Exercise => The first line of the entries below, the line containing "STEPPER2 pin IN1: D10 -> RX", and every line between them should be repeated exactly, and nothing else.

--- Extracted records Enclosed Below ---

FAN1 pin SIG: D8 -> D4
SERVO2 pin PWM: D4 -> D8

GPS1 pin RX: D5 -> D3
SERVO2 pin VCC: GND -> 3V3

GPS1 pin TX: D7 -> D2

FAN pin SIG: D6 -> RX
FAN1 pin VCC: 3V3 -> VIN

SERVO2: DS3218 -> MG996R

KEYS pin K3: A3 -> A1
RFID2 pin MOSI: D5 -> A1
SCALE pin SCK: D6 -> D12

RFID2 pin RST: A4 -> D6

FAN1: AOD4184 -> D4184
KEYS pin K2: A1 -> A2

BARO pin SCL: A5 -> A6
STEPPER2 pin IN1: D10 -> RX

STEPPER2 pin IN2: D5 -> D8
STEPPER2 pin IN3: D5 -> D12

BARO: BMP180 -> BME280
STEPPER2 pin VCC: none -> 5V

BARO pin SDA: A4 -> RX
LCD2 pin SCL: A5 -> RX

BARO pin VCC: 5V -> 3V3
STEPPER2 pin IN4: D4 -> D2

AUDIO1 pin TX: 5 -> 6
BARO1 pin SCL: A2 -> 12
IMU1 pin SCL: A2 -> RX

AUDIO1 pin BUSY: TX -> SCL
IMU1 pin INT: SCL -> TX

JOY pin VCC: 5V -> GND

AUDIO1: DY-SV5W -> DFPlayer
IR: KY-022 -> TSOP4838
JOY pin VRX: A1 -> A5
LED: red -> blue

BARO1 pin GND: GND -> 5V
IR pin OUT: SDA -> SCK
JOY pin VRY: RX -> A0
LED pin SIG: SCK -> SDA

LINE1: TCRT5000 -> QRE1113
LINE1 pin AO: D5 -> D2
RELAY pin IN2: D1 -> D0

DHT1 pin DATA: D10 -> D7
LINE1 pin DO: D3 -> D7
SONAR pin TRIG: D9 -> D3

--- End of Enclosed Extracted records ---

Solution to this exercise =>
FAN1 pin SIG: D8 -> D4
SERVO2 pin PWM: D4 -> D8

GPS1 pin RX: D5 -> D3
SERVO2 pin VCC: GND -> 3V3

GPS1 pin TX: D7 -> D2

FAN pin SIG: D6 -> RX
FAN1 pin VCC: 3V3 -> VIN

SERVO2: DS3218 -> MG996R

KEYS pin K3: A3 -> A1
RFID2 pin MOSI: D5 -> A1
SCALE pin SCK: D6 -> D12

RFID2 pin RST: A4 -> D6

FAN1: AOD4184 -> D4184
KEYS pin K2: A1 -> A2

BARO pin SCL: A5 -> A6
STEPPER2 pin IN1: D10 -> RX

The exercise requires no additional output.